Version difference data
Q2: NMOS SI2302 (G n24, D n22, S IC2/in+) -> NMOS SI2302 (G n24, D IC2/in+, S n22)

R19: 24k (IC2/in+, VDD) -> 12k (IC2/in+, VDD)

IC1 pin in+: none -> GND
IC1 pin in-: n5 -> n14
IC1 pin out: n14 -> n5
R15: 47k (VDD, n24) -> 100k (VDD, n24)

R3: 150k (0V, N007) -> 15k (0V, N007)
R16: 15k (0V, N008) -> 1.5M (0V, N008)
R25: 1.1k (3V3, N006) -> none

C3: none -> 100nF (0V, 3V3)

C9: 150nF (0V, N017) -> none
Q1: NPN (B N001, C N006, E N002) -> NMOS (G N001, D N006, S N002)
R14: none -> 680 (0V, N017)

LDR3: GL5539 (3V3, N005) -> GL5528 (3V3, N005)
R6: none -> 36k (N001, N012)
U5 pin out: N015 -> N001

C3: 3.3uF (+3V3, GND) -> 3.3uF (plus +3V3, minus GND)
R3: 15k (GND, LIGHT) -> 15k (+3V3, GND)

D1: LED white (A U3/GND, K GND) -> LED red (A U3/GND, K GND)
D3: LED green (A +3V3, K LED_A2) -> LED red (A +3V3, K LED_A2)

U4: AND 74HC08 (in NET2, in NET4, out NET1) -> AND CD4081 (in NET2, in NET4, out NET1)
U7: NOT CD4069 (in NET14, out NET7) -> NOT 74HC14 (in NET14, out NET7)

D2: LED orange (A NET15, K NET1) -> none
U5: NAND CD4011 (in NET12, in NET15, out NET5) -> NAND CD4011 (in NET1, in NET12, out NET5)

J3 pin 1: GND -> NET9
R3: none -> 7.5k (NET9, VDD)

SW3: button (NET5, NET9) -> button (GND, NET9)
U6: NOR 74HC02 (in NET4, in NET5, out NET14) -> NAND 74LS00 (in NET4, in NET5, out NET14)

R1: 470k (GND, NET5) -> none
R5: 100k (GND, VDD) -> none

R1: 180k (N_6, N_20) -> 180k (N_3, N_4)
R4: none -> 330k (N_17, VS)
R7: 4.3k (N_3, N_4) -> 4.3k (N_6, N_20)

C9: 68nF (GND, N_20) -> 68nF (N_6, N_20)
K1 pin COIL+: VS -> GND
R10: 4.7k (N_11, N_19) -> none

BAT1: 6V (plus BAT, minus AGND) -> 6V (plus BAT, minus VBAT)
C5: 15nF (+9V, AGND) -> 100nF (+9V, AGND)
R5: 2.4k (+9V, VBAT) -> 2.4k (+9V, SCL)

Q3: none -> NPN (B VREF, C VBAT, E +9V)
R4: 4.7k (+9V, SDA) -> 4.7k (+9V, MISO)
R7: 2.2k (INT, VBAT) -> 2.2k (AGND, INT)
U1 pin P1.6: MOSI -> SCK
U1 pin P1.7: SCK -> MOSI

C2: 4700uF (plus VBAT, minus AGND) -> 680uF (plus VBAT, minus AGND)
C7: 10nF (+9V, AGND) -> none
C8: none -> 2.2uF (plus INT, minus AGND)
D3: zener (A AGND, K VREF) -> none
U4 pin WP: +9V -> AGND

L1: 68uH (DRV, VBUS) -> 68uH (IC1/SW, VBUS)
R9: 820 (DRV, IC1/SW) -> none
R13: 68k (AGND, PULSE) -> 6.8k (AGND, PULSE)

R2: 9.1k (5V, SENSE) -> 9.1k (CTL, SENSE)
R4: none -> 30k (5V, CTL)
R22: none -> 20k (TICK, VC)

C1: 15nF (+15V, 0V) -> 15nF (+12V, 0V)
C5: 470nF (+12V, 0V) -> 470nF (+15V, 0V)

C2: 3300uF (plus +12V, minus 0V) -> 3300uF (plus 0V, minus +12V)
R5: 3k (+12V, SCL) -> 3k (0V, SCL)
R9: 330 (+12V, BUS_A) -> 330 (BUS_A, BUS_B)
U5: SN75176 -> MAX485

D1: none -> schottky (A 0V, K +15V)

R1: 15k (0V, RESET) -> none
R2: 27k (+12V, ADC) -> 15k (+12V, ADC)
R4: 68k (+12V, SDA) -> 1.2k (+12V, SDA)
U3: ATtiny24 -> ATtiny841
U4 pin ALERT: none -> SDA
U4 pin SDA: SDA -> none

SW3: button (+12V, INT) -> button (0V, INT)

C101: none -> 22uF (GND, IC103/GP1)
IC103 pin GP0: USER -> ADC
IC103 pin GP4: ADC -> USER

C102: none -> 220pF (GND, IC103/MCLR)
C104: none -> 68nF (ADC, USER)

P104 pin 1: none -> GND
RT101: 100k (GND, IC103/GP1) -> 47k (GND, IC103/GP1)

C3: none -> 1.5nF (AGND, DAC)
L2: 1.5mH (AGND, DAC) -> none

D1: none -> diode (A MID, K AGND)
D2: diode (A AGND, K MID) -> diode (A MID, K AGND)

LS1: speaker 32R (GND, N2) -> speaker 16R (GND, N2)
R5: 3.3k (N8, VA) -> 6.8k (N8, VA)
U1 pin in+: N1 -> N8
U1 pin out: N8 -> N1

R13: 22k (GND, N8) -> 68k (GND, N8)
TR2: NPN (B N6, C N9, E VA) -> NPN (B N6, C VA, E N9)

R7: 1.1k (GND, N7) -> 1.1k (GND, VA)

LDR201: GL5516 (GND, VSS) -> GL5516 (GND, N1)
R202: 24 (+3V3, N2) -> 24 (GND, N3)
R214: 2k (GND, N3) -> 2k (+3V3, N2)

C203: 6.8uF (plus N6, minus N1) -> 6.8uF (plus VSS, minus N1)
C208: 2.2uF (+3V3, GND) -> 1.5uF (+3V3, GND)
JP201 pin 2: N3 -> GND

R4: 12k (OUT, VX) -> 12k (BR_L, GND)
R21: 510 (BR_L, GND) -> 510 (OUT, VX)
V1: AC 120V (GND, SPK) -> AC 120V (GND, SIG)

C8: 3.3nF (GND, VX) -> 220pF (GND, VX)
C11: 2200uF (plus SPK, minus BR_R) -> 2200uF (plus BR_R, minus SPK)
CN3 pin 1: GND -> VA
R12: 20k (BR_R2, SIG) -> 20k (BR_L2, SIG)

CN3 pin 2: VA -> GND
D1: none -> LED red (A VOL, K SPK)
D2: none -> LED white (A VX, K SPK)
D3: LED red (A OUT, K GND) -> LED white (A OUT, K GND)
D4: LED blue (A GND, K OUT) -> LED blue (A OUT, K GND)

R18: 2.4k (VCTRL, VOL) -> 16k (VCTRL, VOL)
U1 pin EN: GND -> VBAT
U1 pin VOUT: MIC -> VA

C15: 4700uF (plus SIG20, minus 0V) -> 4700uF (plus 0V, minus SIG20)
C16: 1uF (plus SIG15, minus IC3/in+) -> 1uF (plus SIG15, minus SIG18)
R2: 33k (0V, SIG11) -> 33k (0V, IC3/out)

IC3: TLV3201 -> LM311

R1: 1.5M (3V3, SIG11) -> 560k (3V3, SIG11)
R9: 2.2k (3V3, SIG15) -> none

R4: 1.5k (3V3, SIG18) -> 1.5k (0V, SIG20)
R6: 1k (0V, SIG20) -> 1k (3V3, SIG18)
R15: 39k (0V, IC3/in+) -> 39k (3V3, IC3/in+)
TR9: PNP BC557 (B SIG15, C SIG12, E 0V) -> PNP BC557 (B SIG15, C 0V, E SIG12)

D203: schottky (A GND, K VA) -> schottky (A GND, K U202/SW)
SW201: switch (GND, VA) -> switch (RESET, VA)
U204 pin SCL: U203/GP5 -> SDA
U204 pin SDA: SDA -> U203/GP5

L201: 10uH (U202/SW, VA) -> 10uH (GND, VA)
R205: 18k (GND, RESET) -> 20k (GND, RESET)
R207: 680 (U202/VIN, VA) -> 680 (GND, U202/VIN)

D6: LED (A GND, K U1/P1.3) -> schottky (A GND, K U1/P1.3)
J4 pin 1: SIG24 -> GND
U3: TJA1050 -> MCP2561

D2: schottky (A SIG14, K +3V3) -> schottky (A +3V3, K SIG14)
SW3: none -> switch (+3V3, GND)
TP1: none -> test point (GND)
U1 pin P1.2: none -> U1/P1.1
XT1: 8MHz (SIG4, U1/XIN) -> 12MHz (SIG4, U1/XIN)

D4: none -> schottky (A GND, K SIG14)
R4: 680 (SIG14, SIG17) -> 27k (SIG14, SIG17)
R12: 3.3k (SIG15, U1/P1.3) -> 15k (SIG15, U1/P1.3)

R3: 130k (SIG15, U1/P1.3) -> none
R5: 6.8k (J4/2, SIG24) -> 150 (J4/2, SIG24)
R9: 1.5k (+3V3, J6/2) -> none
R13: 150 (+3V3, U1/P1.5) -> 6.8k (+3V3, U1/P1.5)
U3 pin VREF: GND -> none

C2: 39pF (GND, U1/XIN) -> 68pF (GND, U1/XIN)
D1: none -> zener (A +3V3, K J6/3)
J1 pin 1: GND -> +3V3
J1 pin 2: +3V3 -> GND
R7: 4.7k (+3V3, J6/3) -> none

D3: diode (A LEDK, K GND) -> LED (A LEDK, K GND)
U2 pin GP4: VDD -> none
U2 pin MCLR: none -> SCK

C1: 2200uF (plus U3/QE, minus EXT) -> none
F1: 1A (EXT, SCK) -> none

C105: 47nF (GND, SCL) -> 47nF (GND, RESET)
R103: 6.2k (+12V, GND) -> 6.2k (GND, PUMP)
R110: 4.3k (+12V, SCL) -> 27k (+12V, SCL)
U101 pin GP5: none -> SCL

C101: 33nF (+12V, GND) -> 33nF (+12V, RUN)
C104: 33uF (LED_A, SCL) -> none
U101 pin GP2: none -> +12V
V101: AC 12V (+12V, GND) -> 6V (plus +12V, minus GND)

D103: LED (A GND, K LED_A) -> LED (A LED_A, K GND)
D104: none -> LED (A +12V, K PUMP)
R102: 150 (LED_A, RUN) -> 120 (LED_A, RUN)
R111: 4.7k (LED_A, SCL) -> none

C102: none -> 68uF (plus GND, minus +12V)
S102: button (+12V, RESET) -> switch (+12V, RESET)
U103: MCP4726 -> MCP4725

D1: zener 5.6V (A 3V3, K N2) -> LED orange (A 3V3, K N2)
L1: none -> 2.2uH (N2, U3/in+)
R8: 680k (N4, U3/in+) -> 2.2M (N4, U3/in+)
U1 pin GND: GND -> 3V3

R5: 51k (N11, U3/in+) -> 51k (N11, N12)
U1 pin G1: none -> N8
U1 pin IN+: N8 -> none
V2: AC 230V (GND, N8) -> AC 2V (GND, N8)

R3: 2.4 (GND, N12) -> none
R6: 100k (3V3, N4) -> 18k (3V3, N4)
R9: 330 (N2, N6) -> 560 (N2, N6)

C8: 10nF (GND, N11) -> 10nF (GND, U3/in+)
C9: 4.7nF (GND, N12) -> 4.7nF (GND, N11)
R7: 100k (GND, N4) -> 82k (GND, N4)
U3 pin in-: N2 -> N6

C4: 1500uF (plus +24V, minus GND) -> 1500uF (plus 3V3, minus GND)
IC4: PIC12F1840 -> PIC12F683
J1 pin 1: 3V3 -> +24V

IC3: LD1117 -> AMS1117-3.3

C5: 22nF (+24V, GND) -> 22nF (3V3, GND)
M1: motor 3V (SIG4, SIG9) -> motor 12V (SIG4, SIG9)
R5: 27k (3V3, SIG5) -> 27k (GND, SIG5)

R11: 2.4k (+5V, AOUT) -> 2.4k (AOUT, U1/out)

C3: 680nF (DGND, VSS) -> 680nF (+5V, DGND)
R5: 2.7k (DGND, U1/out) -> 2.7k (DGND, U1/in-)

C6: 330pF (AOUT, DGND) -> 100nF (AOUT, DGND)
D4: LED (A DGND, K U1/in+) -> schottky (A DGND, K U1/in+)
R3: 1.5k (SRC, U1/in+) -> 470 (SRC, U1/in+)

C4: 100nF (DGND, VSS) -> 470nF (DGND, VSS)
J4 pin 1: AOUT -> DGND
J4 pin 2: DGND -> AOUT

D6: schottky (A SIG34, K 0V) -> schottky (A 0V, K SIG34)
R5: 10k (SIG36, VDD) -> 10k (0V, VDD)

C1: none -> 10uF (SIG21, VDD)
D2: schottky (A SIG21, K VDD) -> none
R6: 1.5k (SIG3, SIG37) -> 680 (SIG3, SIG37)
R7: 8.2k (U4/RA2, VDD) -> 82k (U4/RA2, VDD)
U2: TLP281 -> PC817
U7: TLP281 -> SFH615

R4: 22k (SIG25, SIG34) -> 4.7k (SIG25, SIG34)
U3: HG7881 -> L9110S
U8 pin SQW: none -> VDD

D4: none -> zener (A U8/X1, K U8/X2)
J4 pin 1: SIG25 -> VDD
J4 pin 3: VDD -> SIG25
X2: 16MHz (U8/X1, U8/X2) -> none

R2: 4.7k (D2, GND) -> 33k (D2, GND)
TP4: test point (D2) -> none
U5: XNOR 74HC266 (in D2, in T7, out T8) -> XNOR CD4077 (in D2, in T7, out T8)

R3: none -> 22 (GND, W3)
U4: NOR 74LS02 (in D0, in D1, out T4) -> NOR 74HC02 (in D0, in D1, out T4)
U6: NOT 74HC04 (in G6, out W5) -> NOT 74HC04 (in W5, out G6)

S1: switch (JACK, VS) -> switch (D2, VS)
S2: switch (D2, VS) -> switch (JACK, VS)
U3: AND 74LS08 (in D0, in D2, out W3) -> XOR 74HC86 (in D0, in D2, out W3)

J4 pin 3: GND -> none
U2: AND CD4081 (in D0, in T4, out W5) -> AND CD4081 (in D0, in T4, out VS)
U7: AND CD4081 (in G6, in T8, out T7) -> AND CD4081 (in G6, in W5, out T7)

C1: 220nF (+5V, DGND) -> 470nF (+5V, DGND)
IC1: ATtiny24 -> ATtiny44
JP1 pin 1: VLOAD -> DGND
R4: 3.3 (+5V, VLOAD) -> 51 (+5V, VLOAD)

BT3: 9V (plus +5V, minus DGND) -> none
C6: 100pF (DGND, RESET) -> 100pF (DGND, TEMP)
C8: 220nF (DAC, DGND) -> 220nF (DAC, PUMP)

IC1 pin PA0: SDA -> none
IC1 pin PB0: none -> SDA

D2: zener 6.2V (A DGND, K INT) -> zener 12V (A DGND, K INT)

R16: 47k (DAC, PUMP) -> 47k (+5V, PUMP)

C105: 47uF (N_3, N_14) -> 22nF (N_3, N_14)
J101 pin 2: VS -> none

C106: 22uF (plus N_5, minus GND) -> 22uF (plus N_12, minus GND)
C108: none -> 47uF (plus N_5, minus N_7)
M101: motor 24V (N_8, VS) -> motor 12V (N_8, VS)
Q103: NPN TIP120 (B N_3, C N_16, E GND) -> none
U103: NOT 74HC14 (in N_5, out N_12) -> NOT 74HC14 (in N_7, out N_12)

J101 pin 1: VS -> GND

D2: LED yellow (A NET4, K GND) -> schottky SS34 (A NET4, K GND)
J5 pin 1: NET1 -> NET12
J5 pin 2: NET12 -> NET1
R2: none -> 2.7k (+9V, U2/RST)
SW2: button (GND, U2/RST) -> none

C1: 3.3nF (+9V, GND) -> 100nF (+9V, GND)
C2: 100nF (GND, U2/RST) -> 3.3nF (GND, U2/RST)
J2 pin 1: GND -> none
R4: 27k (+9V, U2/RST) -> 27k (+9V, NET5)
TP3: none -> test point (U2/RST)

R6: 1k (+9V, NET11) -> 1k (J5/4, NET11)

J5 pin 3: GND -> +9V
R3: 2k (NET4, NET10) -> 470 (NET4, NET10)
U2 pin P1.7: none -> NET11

Your assignment:
Each line in which the string "test" is found must be copied from the data.

Written answer:
TP1: none -> test point (GND)
TP4: test point (D2) -> none
TP3: none -> test point (U2/RST)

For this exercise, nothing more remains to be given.